DATA
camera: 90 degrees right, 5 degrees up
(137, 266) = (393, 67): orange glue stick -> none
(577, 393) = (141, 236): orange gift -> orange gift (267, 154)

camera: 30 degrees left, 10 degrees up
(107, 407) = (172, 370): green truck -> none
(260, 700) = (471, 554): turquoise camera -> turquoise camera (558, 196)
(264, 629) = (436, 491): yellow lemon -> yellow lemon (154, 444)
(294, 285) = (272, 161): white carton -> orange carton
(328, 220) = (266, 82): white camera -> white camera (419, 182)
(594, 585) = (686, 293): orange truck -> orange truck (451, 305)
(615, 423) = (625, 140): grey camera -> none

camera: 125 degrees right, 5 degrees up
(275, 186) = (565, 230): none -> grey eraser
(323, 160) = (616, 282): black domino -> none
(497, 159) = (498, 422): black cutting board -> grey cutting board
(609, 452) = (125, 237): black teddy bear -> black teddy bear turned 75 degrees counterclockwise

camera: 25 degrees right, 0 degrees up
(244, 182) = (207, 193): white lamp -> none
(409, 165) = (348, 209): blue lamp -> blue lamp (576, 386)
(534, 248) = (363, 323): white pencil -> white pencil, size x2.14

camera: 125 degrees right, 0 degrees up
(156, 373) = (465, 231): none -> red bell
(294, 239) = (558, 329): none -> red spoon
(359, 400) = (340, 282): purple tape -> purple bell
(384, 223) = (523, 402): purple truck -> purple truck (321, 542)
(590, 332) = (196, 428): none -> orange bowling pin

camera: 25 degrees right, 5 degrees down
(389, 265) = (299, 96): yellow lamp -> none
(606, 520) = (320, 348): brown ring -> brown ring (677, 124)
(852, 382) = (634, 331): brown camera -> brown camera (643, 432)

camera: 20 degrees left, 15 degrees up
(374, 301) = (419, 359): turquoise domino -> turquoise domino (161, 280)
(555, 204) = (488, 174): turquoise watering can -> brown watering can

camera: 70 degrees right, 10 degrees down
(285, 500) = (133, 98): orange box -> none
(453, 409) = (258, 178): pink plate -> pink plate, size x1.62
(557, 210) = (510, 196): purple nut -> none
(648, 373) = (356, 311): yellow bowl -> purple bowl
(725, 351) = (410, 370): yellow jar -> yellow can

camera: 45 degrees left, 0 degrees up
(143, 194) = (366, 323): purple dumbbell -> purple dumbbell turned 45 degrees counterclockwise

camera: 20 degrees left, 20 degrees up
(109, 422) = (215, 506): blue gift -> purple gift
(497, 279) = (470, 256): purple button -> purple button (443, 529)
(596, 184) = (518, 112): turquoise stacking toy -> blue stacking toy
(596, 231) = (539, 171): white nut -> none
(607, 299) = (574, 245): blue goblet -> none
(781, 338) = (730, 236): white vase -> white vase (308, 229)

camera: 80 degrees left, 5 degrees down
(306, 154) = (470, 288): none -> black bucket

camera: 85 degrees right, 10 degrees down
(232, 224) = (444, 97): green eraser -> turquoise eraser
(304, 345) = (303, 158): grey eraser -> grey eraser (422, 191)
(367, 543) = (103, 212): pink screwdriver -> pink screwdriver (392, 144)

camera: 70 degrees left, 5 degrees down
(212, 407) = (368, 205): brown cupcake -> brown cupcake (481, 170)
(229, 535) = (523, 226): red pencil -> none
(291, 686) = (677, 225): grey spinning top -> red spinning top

WORK REQUIRED
Look back at the entries above and repeat, unchanged, every line from the line holding "(389, 265) = (299, 96): yellow lamp -> none" through the line holding "(555, 204) = (488, 174): turquoise".

ANSWER FOR THE TASK
(389, 265) = (299, 96): yellow lamp -> none
(606, 520) = (320, 348): brown ring -> brown ring (677, 124)
(852, 382) = (634, 331): brown camera -> brown camera (643, 432)

camera: 20 degrees left, 15 degrees up
(374, 301) = (419, 359): turquoise domino -> turquoise domino (161, 280)
(555, 204) = (488, 174): turquoise watering can -> brown watering can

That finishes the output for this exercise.